Try it: Type out the lines below exactly, pictures excluded.

Supplied material:
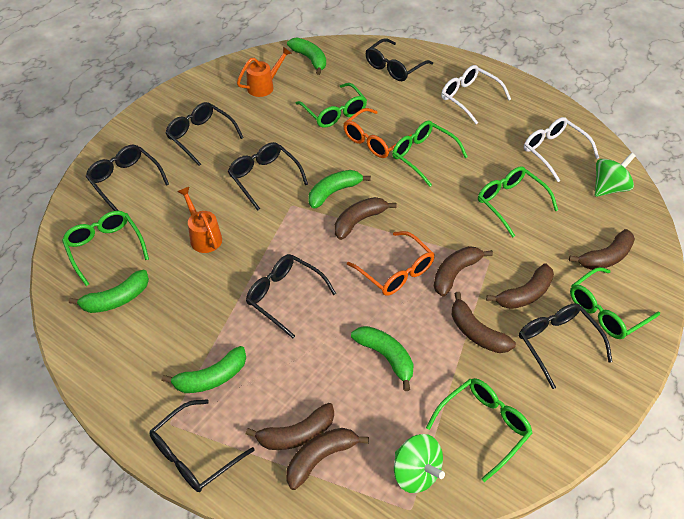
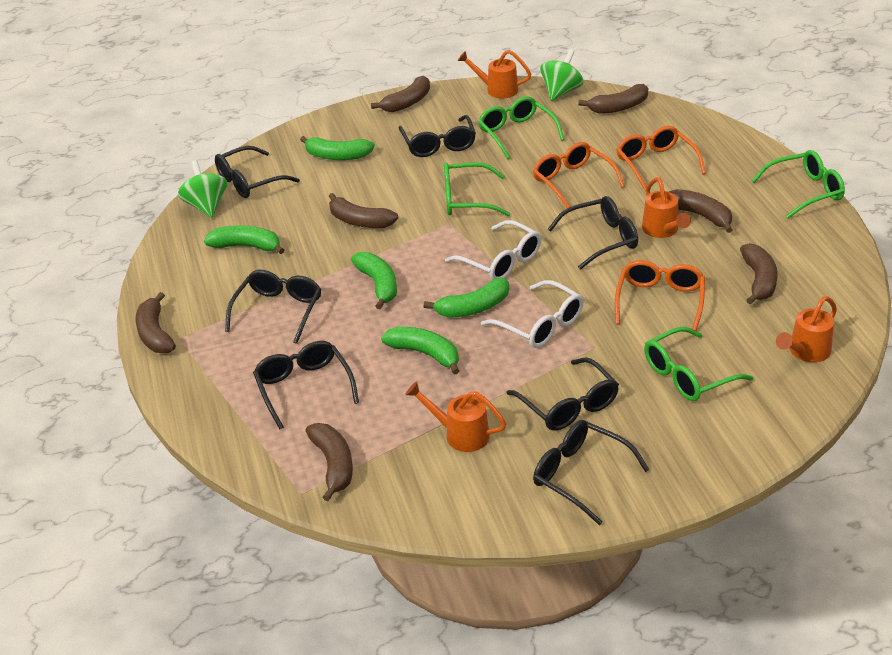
green glasses: 6 -> 4
orange glasses: 2 -> 3
orange watering can: 2 -> 4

Response to this exercise:
green glasses: 6 -> 4
orange glasses: 2 -> 3
orange watering can: 2 -> 4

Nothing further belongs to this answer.